## DATA EXTRACTS
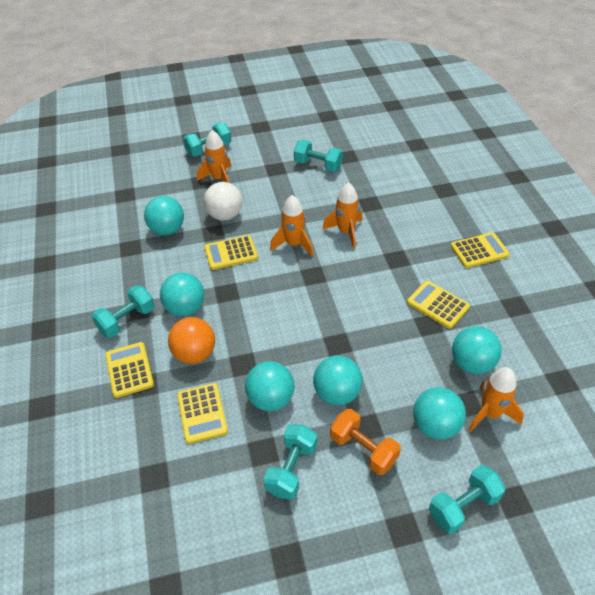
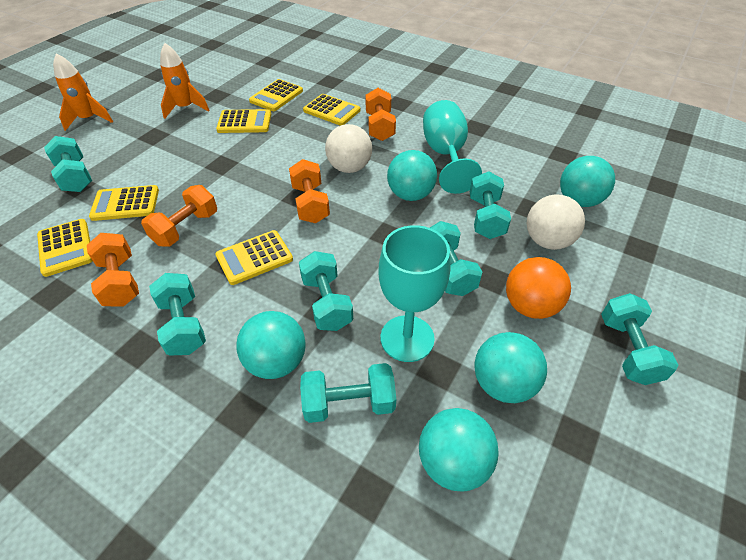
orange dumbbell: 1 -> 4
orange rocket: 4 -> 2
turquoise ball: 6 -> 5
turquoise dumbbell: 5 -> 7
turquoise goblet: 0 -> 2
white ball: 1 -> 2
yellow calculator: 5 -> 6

## YOUR OBJECTIVE
Wherever the string "dumbbell" occurs in the records above, copy that line.

## SOLUTION
orange dumbbell: 1 -> 4
turquoise dumbbell: 5 -> 7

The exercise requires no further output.